What the task asks:
Look over the entries that follow and work out how many lines contain "grey". State the number only.

== Material provided ==

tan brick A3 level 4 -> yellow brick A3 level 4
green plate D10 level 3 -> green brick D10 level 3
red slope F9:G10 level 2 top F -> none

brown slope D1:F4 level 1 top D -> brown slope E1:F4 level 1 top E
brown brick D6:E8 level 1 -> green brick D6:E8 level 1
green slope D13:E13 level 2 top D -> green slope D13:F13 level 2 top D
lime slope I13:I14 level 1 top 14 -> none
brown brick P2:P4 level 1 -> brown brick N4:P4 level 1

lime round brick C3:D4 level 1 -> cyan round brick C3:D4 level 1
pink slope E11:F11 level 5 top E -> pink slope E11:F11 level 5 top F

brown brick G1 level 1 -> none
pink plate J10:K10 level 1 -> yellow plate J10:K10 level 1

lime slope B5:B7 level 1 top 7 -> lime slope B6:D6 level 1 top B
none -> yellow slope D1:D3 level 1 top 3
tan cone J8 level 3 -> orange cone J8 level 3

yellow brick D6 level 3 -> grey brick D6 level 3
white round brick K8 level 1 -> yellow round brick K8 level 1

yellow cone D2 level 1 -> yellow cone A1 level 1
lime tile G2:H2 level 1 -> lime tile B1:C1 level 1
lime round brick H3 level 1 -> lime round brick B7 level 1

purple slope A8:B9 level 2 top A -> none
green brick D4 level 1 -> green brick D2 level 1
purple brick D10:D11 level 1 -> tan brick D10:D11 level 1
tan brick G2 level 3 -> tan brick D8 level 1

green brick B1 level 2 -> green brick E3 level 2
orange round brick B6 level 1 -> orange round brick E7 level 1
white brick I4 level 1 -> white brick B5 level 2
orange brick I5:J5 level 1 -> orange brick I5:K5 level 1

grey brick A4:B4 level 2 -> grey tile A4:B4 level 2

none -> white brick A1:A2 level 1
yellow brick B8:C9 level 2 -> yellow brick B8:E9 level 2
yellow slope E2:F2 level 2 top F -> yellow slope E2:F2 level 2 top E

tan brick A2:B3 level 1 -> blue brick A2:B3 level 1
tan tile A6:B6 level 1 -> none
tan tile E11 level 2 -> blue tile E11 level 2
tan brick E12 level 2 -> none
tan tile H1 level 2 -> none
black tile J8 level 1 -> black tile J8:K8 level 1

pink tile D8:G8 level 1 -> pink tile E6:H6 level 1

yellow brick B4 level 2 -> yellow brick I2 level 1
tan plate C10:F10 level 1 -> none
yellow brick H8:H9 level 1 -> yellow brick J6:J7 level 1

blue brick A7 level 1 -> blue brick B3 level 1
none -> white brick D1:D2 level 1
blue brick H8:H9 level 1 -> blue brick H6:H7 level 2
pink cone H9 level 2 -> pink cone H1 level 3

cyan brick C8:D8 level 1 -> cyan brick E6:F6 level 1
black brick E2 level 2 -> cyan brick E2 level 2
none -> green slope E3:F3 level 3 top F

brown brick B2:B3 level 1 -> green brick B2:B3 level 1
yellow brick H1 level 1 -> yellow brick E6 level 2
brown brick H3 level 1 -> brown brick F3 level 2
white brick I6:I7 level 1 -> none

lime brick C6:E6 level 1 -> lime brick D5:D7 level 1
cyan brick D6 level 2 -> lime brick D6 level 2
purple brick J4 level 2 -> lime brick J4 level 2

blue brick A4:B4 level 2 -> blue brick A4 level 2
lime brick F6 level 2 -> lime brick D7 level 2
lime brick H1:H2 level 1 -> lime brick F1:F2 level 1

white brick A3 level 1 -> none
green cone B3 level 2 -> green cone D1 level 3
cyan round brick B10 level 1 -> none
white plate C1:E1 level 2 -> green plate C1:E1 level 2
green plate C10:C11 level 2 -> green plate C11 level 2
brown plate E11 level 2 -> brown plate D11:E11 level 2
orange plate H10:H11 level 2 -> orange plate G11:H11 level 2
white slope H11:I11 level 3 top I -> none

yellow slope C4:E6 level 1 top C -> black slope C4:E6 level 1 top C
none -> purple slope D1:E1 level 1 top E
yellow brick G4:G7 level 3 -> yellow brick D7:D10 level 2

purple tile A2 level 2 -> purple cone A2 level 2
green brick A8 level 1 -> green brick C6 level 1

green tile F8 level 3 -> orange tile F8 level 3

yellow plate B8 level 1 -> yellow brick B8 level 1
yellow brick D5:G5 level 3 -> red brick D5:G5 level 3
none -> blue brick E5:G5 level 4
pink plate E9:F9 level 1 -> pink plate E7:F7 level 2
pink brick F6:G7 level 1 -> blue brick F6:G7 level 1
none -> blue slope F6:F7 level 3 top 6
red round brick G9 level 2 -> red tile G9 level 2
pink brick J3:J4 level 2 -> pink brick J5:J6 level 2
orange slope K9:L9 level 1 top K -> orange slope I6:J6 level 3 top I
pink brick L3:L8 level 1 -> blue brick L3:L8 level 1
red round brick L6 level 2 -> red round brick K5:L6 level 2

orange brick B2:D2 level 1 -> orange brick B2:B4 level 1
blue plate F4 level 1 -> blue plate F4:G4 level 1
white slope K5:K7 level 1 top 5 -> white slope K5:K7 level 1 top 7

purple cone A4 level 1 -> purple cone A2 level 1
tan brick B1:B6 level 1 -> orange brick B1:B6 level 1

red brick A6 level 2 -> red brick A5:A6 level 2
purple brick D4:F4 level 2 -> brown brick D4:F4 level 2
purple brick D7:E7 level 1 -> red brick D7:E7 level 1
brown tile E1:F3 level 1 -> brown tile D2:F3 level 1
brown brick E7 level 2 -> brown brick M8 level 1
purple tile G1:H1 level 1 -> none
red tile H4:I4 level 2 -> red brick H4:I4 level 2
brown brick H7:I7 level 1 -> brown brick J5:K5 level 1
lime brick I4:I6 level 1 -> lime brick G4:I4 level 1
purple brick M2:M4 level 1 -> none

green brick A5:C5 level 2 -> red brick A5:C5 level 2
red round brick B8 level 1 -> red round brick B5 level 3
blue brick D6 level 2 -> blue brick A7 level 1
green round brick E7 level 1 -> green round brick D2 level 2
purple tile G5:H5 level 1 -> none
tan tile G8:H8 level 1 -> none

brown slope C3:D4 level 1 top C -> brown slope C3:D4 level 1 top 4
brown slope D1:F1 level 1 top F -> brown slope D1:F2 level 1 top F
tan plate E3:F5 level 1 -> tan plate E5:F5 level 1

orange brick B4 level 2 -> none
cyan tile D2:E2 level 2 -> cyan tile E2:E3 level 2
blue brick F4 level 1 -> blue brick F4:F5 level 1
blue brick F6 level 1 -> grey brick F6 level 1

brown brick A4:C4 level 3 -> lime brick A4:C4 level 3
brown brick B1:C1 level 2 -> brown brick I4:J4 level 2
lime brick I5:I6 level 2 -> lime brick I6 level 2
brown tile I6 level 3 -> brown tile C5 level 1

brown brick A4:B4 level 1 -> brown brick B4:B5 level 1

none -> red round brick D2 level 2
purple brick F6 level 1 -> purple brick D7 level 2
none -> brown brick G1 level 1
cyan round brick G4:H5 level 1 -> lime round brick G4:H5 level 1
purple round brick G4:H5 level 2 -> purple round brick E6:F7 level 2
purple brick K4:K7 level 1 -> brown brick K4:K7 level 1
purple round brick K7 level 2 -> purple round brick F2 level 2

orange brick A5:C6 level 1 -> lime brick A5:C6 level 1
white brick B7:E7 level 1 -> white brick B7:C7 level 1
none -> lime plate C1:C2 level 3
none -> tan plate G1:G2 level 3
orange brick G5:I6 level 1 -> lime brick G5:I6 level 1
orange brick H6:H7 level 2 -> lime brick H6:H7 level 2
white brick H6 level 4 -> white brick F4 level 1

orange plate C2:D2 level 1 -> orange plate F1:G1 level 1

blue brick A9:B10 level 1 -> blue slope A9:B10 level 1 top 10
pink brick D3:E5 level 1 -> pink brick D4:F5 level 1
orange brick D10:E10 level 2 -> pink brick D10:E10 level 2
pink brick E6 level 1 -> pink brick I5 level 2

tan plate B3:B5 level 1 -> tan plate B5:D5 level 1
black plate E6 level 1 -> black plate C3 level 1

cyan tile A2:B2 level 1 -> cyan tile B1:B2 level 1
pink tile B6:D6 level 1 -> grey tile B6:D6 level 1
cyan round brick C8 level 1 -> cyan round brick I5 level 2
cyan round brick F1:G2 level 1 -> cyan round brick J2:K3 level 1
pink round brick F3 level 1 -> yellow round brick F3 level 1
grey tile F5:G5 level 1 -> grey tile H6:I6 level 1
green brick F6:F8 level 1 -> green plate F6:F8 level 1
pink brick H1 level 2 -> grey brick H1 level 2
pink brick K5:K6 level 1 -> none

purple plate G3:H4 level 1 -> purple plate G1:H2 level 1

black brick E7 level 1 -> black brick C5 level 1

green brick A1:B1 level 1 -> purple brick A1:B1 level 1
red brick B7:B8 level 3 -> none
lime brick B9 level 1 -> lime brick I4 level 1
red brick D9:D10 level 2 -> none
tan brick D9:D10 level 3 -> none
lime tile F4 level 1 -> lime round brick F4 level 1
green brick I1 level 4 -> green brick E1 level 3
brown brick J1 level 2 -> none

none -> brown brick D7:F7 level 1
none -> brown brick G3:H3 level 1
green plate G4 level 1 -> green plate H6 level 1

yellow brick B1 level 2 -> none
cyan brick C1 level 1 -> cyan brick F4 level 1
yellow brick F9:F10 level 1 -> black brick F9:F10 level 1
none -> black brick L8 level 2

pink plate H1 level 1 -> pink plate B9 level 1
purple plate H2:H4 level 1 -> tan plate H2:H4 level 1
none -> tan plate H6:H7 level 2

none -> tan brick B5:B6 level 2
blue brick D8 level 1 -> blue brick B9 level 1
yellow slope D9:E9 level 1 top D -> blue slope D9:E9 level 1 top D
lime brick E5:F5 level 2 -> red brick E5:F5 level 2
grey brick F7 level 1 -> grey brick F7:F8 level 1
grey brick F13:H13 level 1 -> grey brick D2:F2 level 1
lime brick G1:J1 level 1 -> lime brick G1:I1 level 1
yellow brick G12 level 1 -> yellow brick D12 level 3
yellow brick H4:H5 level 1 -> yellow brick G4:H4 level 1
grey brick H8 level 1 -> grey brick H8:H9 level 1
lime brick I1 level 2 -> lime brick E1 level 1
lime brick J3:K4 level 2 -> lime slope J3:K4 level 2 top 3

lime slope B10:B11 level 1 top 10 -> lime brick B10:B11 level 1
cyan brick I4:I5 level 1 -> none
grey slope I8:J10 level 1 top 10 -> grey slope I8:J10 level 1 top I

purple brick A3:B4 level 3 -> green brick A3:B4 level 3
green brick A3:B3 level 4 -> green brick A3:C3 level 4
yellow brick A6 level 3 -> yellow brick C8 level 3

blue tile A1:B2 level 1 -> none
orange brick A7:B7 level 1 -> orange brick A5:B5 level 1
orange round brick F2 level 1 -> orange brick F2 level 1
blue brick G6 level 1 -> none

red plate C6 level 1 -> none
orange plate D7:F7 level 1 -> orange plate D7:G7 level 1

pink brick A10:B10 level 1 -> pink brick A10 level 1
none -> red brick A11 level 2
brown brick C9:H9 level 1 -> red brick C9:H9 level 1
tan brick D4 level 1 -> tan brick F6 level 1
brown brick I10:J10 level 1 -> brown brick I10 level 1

===

Answer box:
10